┌─ EXERCISE MATERIALS
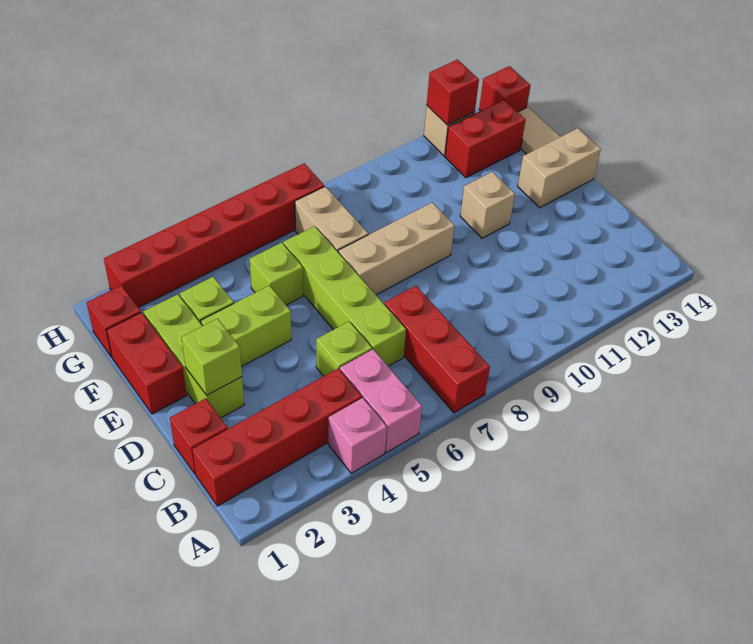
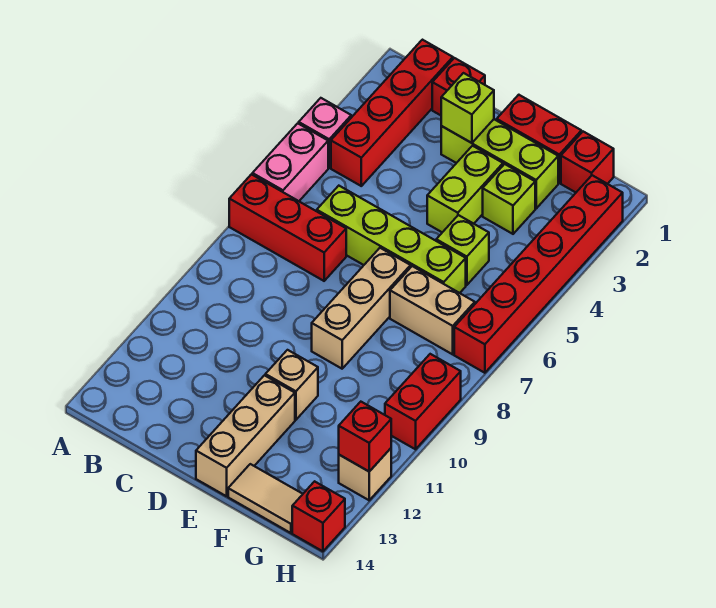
pink 1x2 brick [340,349,422,453] -> pink 1x2 brick turned to [252,123,328,201]
lime 1x1 brick [316,322,372,376] -> none
tan 1x2 brick [518,128,601,208] -> tan 1x3 brick [196,375,295,496]
red 1x2 brick [445,100,526,178] -> red 1x2 brick moved to [385,354,461,449]

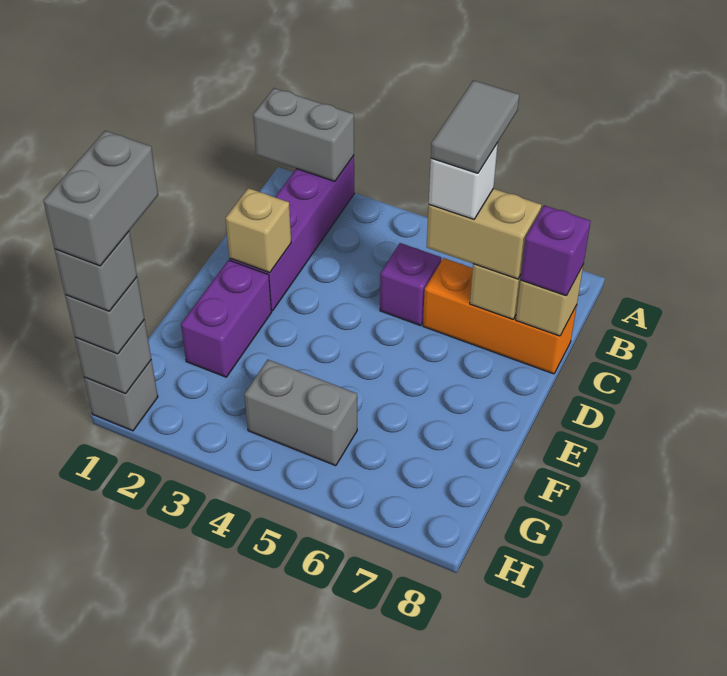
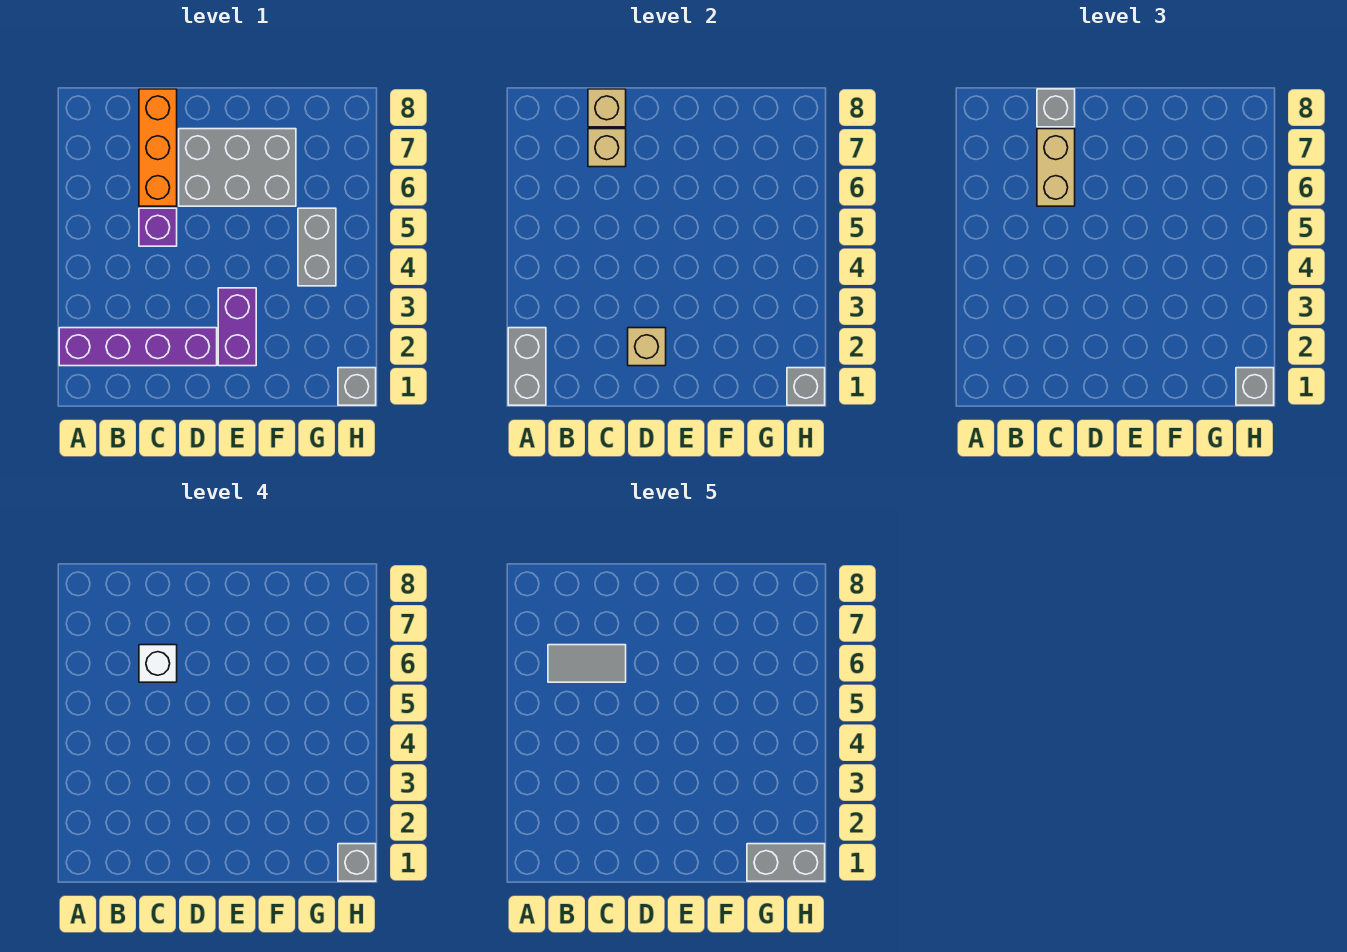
purple 1x1 brick [521,205,591,296] -> grey 1x1 brick [1037,89,1075,127]
none -> grey 2x3 brick [179,129,296,206]
purple 1x2 brick [181,260,271,377] -> purple 1x2 brick turned to [218,288,256,366]

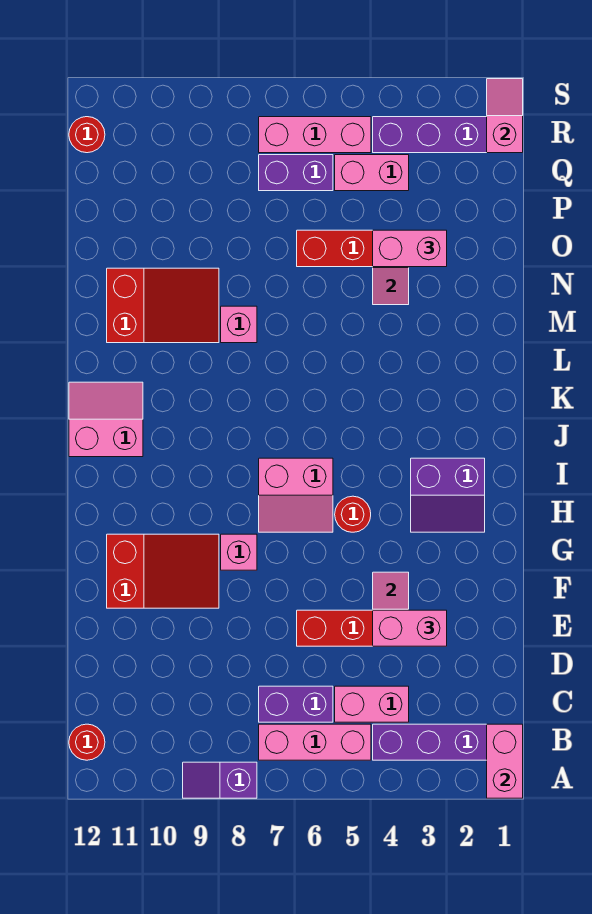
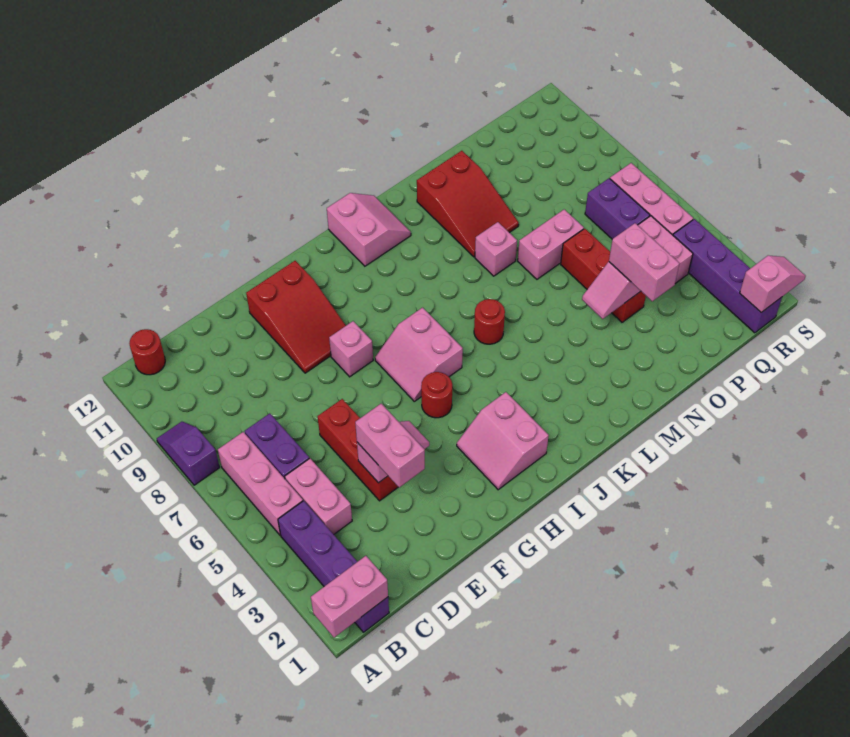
purple 2x2 slope [411,458,485,532] -> pink 2x2 slope [457,392,549,490]
none -> pink 1x2 brick [518,209,584,279]
red 1x1 round brick [69,117,105,153] -> red 1x1 round brick moved to [474,299,505,344]

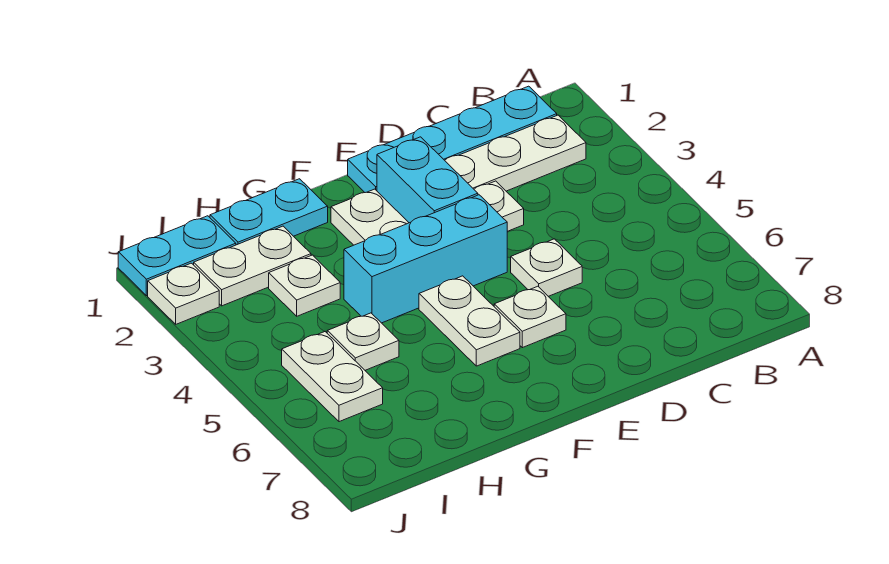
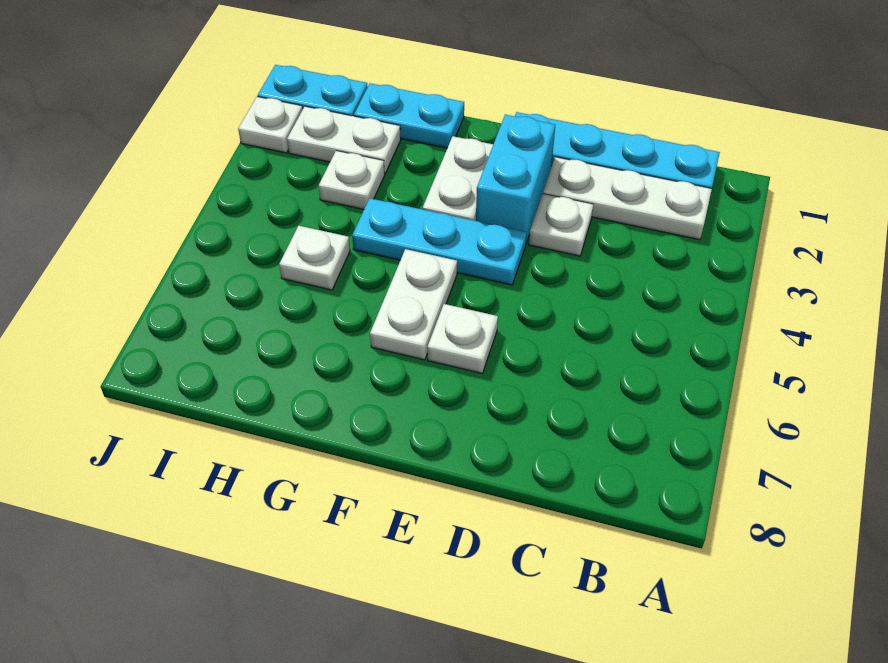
white 1x1 plate [511,239,582,296] -> none
cyan 1x3 brick [344,195,507,323] -> cyan 1x3 plate [352,198,527,285]
white 1x2 plate [282,332,383,422] -> none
└─
--- WORK ITEM ---
For each line of the entries that holds the word "none", pull that line out.

--- RESULT OF THIS TASK ---
lime 1x1 brick [316,322,372,376] -> none
none -> grey 2x3 brick [179,129,296,206]
none -> pink 1x2 brick [518,209,584,279]
white 1x1 plate [511,239,582,296] -> none
white 1x2 plate [282,332,383,422] -> none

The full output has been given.